**Given information:**
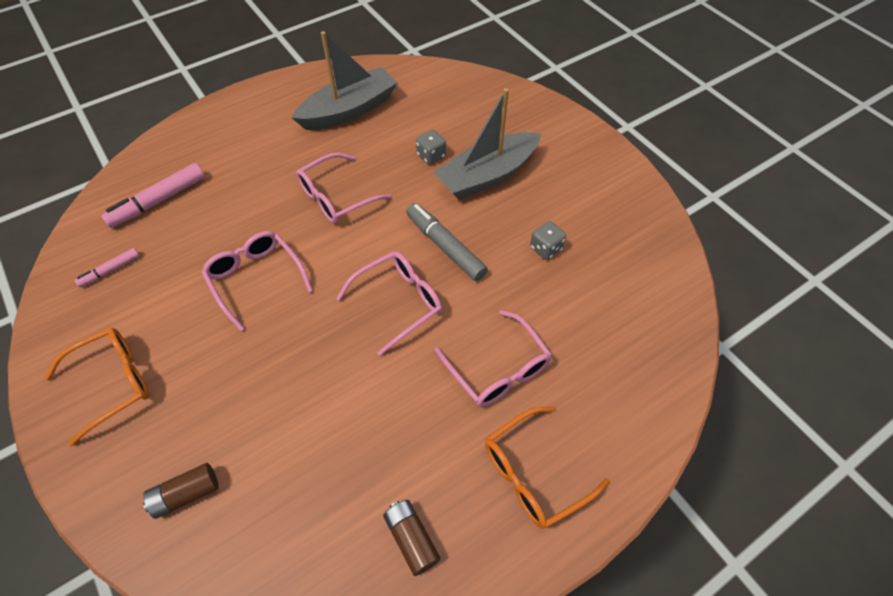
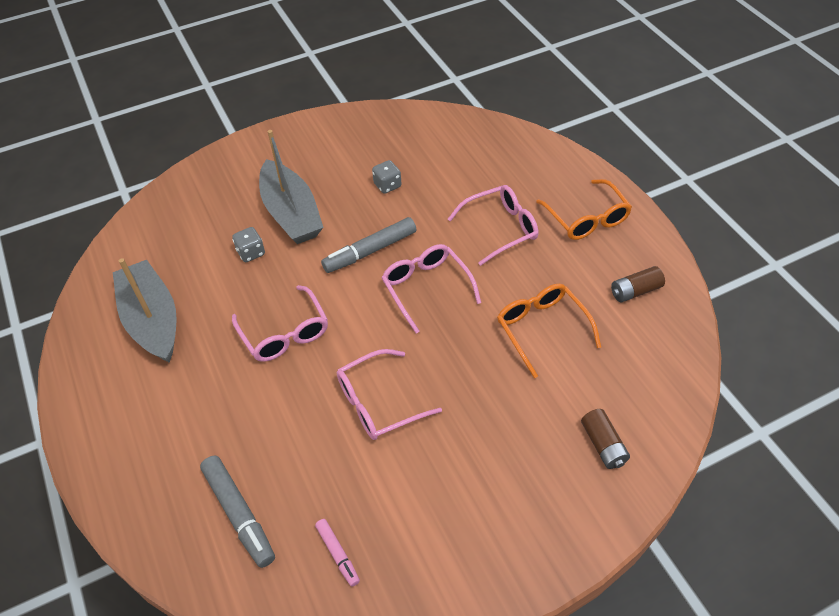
camera: 80 degrees left, 5 degrees down
(113, 383) = (488, 526): orange glasses -> orange glasses (542, 329)
(158, 201) = (239, 514): pink marker -> grey marker

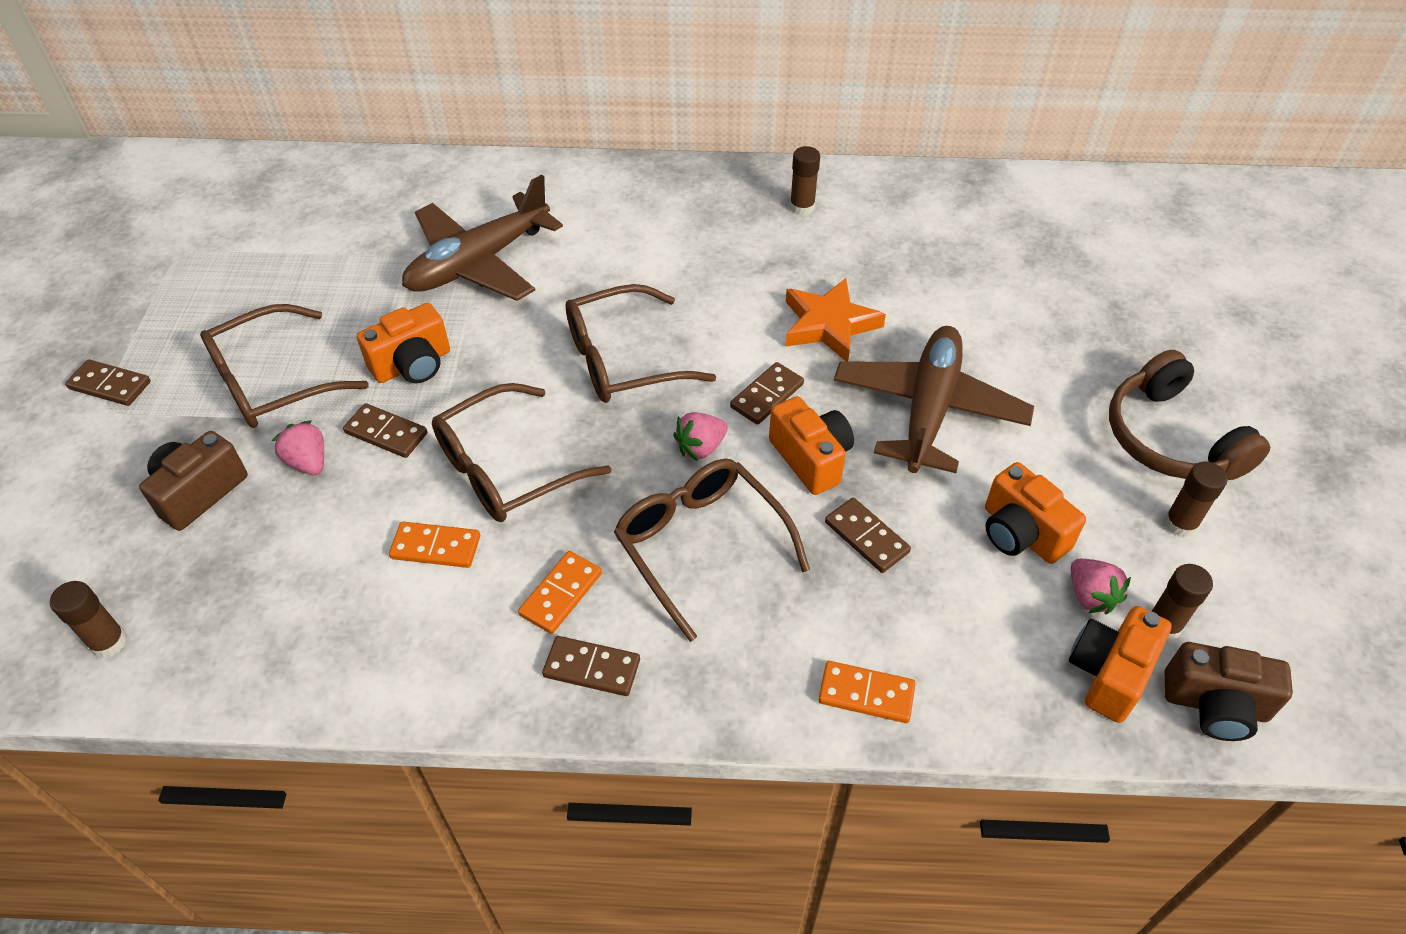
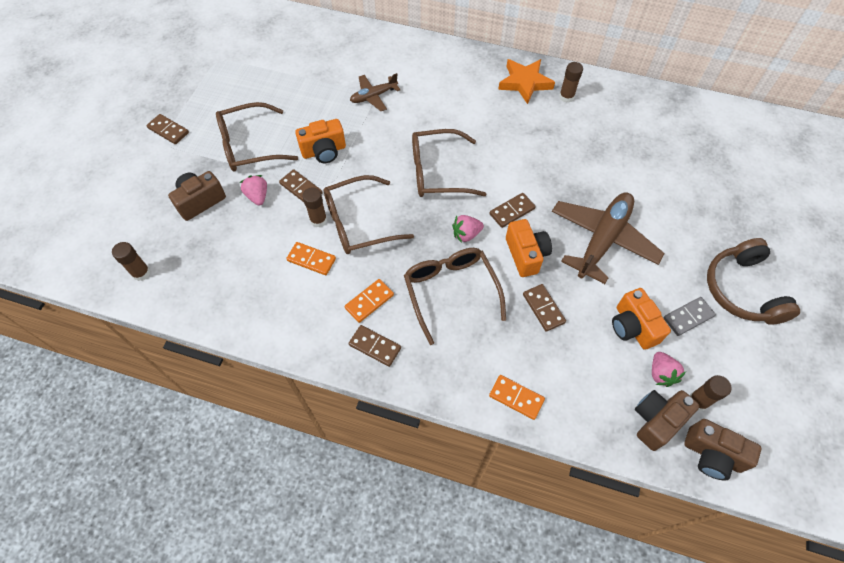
camera: 15 degrees right, 10 degrees up
(479, 262) = (373, 96): brown plane -> brown plane, size x0.53
(829, 325) = (560, 175): orange star -> orange star (525, 83)
(1102, 498) = (688, 317): none -> grey domino
(1109, 673) = (656, 421): orange camera -> brown camera
(1180, 524) = (729, 343): brown glue stick -> brown glue stick (318, 220)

**Work instruction:** All of the preceding material should be output verbatim, with the pictures excluded.

**Response below:**
camera: 80 degrees left, 5 degrees down
(113, 383) = (488, 526): orange glasses -> orange glasses (542, 329)
(158, 201) = (239, 514): pink marker -> grey marker

camera: 15 degrees right, 10 degrees up
(479, 262) = (373, 96): brown plane -> brown plane, size x0.53
(829, 325) = (560, 175): orange star -> orange star (525, 83)
(1102, 498) = (688, 317): none -> grey domino
(1109, 673) = (656, 421): orange camera -> brown camera
(1180, 524) = (729, 343): brown glue stick -> brown glue stick (318, 220)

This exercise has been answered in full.